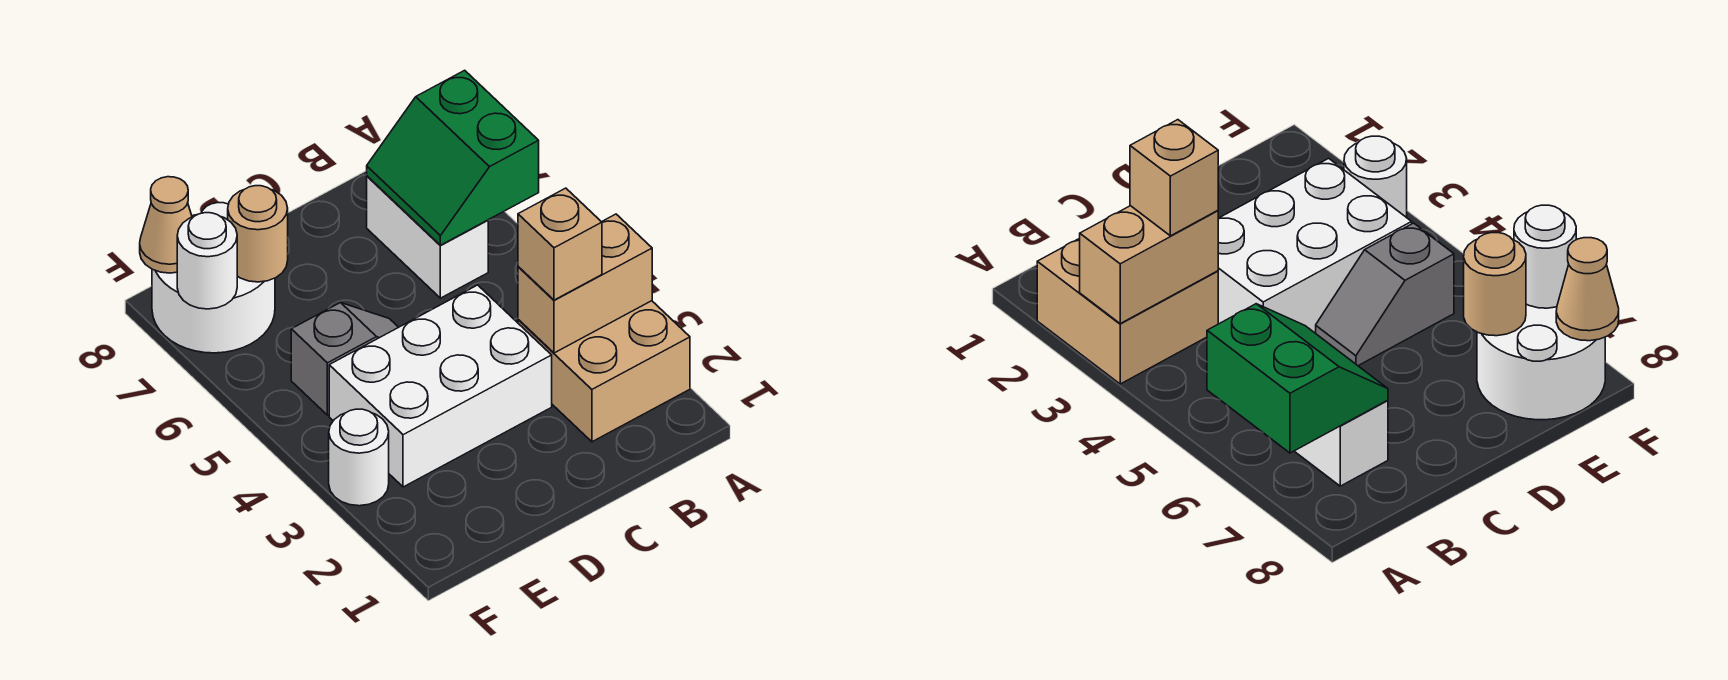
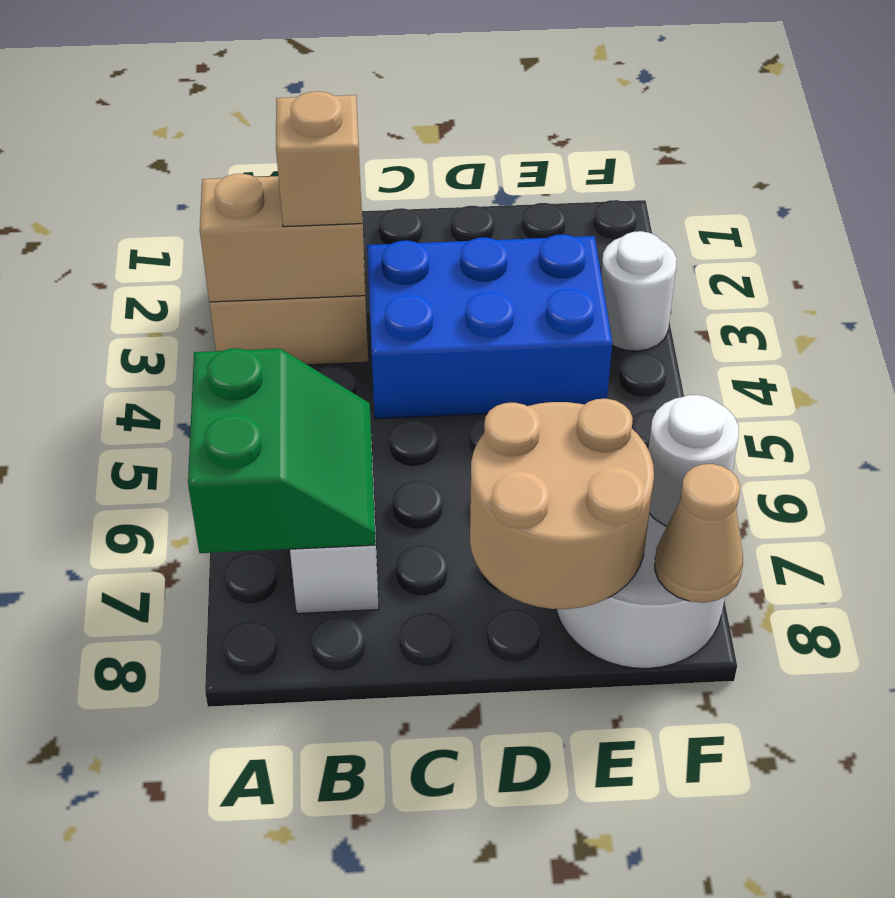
white brick C3:E4 level 1 -> blue brick C3:E4 level 1
grey slope D5:E5 level 1 top E -> none
tan round brick E7 level 2 -> tan round brick D7:E8 level 2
::::::
• [WHAT TO DO] Everything from the line with "grey slope D5:E5 level 1 top E -> none" to the end of the listing above needs to be duplicated exactly, both end lines included, with nothing more.

• [WRITTEN ANSWER]
grey slope D5:E5 level 1 top E -> none
tan round brick E7 level 2 -> tan round brick D7:E8 level 2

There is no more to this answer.